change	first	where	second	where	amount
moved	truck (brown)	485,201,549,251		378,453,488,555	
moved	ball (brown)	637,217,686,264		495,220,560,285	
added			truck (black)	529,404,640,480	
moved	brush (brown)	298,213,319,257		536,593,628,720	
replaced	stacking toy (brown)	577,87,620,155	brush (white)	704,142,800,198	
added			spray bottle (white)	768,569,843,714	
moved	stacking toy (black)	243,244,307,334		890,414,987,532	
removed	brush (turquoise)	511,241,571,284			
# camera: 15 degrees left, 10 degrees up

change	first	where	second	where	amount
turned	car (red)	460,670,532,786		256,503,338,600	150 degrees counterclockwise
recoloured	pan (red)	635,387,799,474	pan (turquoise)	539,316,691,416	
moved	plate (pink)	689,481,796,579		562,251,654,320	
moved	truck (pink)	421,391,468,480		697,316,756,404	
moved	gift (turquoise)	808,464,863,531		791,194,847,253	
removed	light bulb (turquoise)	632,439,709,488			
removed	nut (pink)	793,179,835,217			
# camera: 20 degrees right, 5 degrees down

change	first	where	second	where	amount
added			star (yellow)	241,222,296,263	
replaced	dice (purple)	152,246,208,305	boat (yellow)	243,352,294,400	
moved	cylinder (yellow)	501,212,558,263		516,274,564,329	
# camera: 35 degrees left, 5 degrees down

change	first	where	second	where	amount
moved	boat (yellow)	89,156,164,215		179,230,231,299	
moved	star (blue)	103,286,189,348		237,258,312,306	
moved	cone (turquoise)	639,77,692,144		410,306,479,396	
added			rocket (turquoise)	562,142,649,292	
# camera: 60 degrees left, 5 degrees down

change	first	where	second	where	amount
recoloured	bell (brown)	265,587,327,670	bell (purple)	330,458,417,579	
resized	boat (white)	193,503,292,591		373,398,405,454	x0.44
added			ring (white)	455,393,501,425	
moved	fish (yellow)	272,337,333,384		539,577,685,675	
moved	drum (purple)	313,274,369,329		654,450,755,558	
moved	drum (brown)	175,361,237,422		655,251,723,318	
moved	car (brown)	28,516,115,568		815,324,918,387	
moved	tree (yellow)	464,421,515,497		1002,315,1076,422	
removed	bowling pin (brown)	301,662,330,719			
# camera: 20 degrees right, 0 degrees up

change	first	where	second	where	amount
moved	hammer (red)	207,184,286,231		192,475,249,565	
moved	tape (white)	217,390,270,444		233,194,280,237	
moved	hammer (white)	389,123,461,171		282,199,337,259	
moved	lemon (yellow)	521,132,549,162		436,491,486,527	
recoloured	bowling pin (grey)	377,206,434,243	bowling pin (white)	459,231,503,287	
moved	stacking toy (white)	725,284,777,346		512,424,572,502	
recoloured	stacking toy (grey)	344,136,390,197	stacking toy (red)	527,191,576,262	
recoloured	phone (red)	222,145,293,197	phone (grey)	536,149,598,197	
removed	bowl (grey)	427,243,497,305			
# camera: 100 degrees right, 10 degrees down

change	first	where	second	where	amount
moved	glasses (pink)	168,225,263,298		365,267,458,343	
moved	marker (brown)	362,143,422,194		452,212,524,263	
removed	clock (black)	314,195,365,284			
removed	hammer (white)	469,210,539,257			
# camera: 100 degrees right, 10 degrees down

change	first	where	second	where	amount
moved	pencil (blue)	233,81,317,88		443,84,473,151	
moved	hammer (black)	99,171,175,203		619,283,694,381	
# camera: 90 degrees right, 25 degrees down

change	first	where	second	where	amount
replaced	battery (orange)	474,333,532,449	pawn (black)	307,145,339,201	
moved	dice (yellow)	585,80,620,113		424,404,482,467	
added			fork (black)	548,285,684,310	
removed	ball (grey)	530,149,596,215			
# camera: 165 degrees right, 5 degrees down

+++

An exact transcription of the data above is required.

Your response —
change	first	where	second	where	amount
moved	truck (brown)	485,201,549,251		378,453,488,555	
moved	ball (brown)	637,217,686,264		495,220,560,285	
added			truck (black)	529,404,640,480	
moved	brush (brown)	298,213,319,257		536,593,628,720	
replaced	stacking toy (brown)	577,87,620,155	brush (white)	704,142,800,198	
added			spray bottle (white)	768,569,843,714	
moved	stacking toy (black)	243,244,307,334		890,414,987,532	
removed	brush (turquoise)	511,241,571,284			
# camera: 15 degrees left, 10 degrees up

change	first	where	second	where	amount
turned	car (red)	460,670,532,786		256,503,338,600	150 degrees counterclockwise
recoloured	pan (red)	635,387,799,474	pan (turquoise)	539,316,691,416	
moved	plate (pink)	689,481,796,579		562,251,654,320	
moved	truck (pink)	421,391,468,480		697,316,756,404	
moved	gift (turquoise)	808,464,863,531		791,194,847,253	
removed	light bulb (turquoise)	632,439,709,488			
removed	nut (pink)	793,179,835,217			
# camera: 20 degrees right, 5 degrees down

change	first	where	second	where	amount
added			star (yellow)	241,222,296,263	
replaced	dice (purple)	152,246,208,305	boat (yellow)	243,352,294,400	
moved	cylinder (yellow)	501,212,558,263		516,274,564,329	
# camera: 35 degrees left, 5 degrees down

change	first	where	second	where	amount
moved	boat (yellow)	89,156,164,215		179,230,231,299	
moved	star (blue)	103,286,189,348		237,258,312,306	
moved	cone (turquoise)	639,77,692,144		410,306,479,396	
added			rocket (turquoise)	562,142,649,292	
# camera: 60 degrees left, 5 degrees down

change	first	where	second	where	amount
recoloured	bell (brown)	265,587,327,670	bell (purple)	330,458,417,579	
resized	boat (white)	193,503,292,591		373,398,405,454	x0.44
added			ring (white)	455,393,501,425	
moved	fish (yellow)	272,337,333,384		539,577,685,675	
moved	drum (purple)	313,274,369,329		654,450,755,558	
moved	drum (brown)	175,361,237,422		655,251,723,318	
moved	car (brown)	28,516,115,568		815,324,918,387	
moved	tree (yellow)	464,421,515,497		1002,315,1076,422	
removed	bowling pin (brown)	301,662,330,719			
# camera: 20 degrees right, 0 degrees up

change	first	where	second	where	amount
moved	hammer (red)	207,184,286,231		192,475,249,565	
moved	tape (white)	217,390,270,444		233,194,280,237	
moved	hammer (white)	389,123,461,171		282,199,337,259	
moved	lemon (yellow)	521,132,549,162		436,491,486,527	
recoloured	bowling pin (grey)	377,206,434,243	bowling pin (white)	459,231,503,287	
moved	stacking toy (white)	725,284,777,346		512,424,572,502	
recoloured	stacking toy (grey)	344,136,390,197	stacking toy (red)	527,191,576,262	
recoloured	phone (red)	222,145,293,197	phone (grey)	536,149,598,197	
removed	bowl (grey)	427,243,497,305			
# camera: 100 degrees right, 10 degrees down

change	first	where	second	where	amount
moved	glasses (pink)	168,225,263,298		365,267,458,343	
moved	marker (brown)	362,143,422,194		452,212,524,263	
removed	clock (black)	314,195,365,284			
removed	hammer (white)	469,210,539,257			
# camera: 100 degrees right, 10 degrees down

change	first	where	second	where	amount
moved	pencil (blue)	233,81,317,88		443,84,473,151	
moved	hammer (black)	99,171,175,203		619,283,694,381	
# camera: 90 degrees right, 25 degrees down

change	first	where	second	where	amount
replaced	battery (orange)	474,333,532,449	pawn (black)	307,145,339,201	
moved	dice (yellow)	585,80,620,113		424,404,482,467	
added			fork (black)	548,285,684,310	
removed	ball (grey)	530,149,596,215			
# camera: 165 degrees right, 5 degrees down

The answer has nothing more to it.